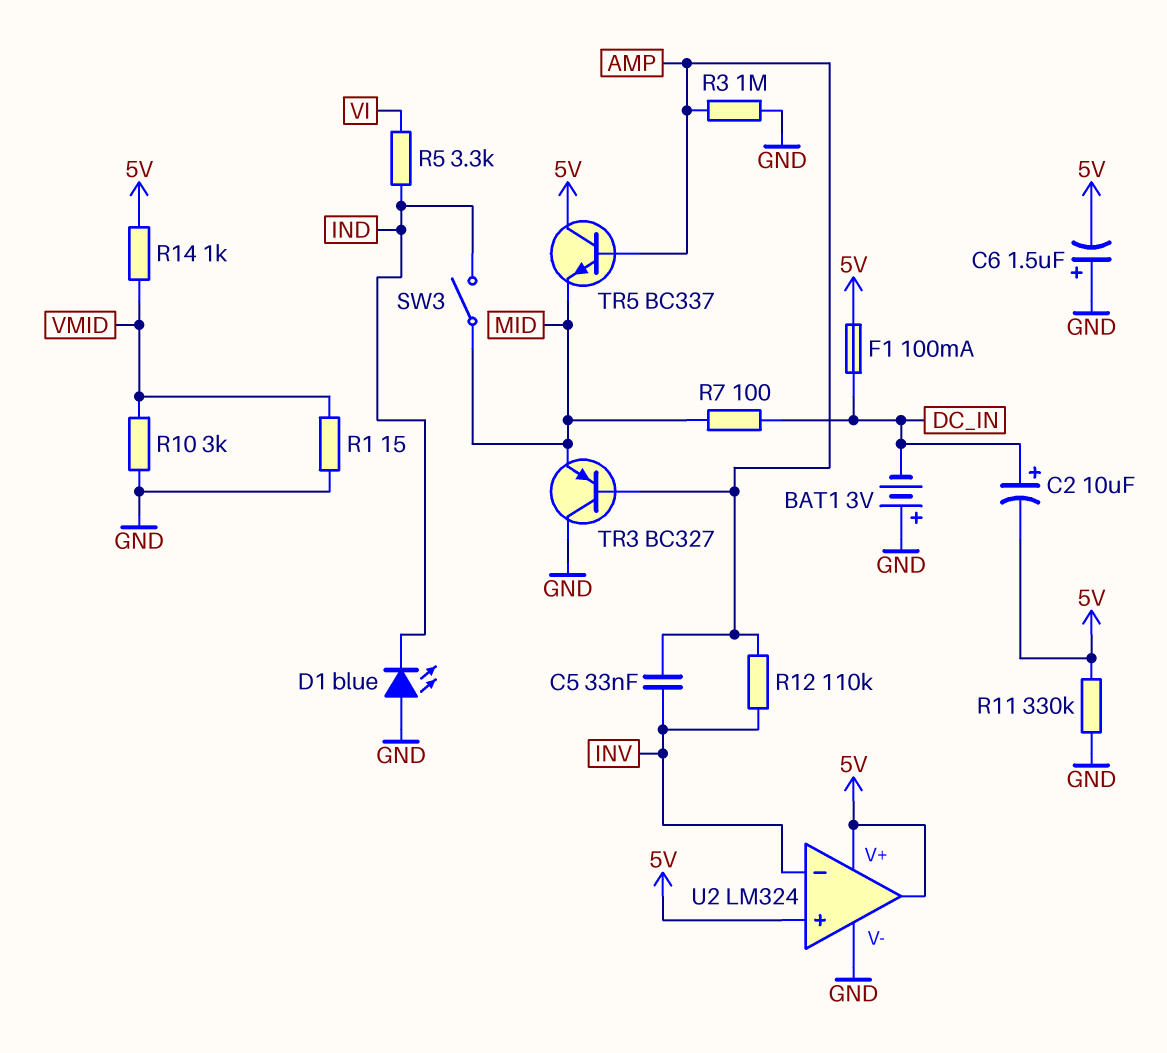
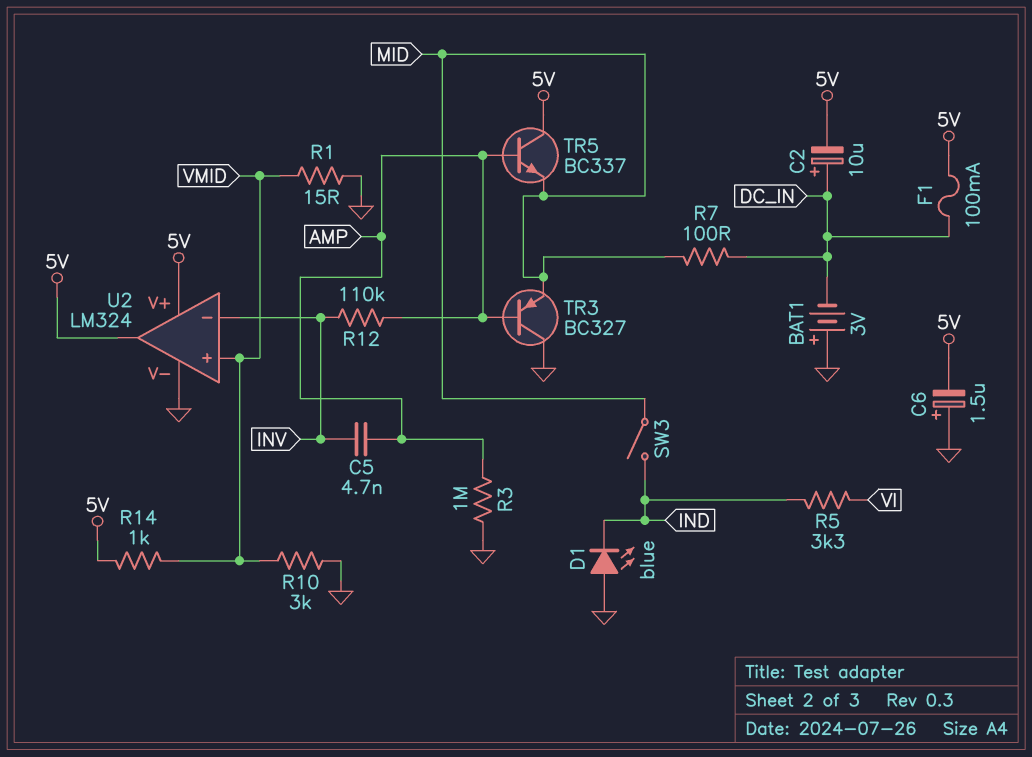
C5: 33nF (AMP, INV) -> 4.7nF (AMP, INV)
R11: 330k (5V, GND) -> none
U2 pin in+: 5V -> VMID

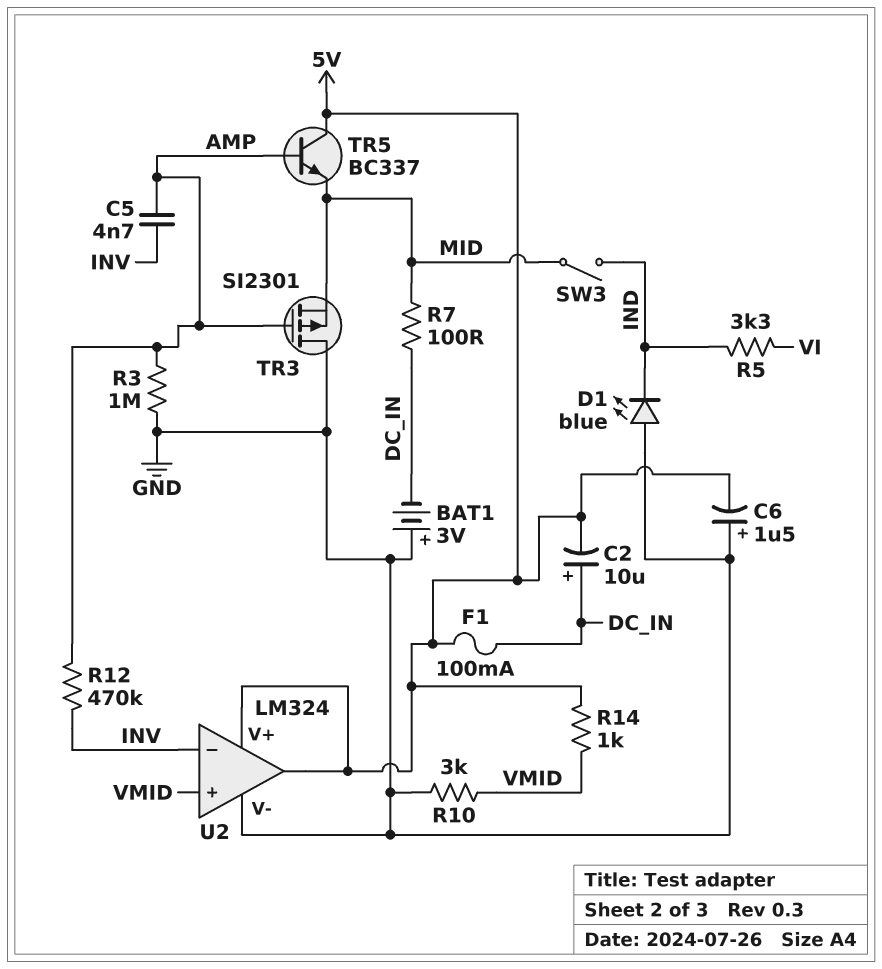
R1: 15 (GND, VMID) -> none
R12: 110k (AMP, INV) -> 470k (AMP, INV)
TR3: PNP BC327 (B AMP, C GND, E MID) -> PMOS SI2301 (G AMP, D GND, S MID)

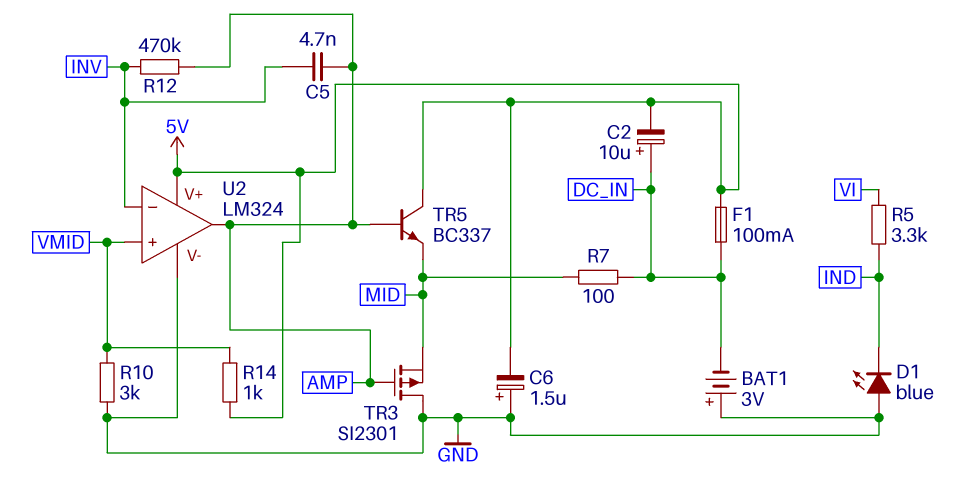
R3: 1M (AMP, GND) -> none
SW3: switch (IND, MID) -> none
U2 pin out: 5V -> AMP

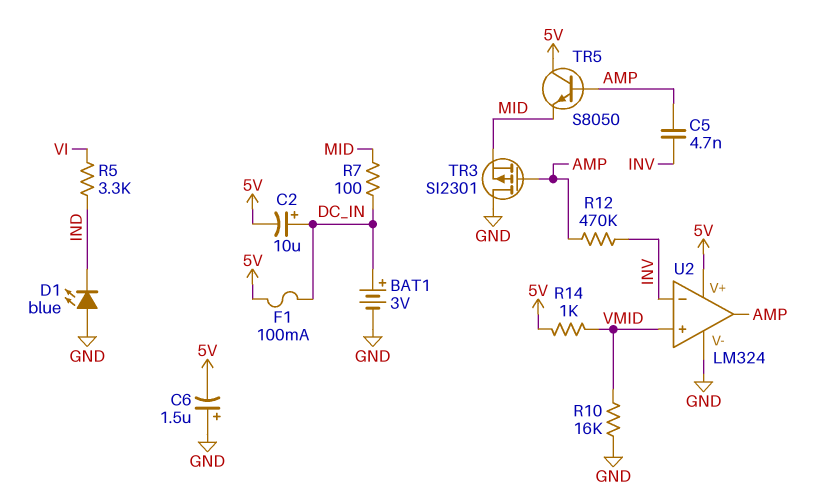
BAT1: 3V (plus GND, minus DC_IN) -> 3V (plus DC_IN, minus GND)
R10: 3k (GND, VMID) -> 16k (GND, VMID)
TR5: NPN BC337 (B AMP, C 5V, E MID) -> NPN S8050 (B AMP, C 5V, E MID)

○ ○ ○ ○

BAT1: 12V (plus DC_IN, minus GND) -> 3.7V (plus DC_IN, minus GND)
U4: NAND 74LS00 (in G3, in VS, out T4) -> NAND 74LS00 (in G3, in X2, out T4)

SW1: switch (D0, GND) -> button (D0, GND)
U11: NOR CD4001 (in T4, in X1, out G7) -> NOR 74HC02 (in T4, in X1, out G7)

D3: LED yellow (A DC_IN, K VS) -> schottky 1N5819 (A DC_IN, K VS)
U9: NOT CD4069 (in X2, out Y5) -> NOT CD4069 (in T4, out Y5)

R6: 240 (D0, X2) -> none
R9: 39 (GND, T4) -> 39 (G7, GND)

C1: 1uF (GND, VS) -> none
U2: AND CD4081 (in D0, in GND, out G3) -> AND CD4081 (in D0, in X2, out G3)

○ ○ ○ ○

| The task |
The reply should hold the entries above from the line with "C5: 33nF (AMP, INV) -> 4.7nF (AMP, INV)" to the line with "TR5: NPN BC337", duplicated exactly, pictures excluded.

| Result |
C5: 33nF (AMP, INV) -> 4.7nF (AMP, INV)
R11: 330k (5V, GND) -> none
U2 pin in+: 5V -> VMID

R1: 15 (GND, VMID) -> none
R12: 110k (AMP, INV) -> 470k (AMP, INV)
TR3: PNP BC327 (B AMP, C GND, E MID) -> PMOS SI2301 (G AMP, D GND, S MID)

R3: 1M (AMP, GND) -> none
SW3: switch (IND, MID) -> none
U2 pin out: 5V -> AMP

BAT1: 3V (plus GND, minus DC_IN) -> 3V (plus DC_IN, minus GND)
R10: 3k (GND, VMID) -> 16k (GND, VMID)
TR5: NPN BC337 (B AMP, C 5V, E MID) -> NPN S8050 (B AMP, C 5V, E MID)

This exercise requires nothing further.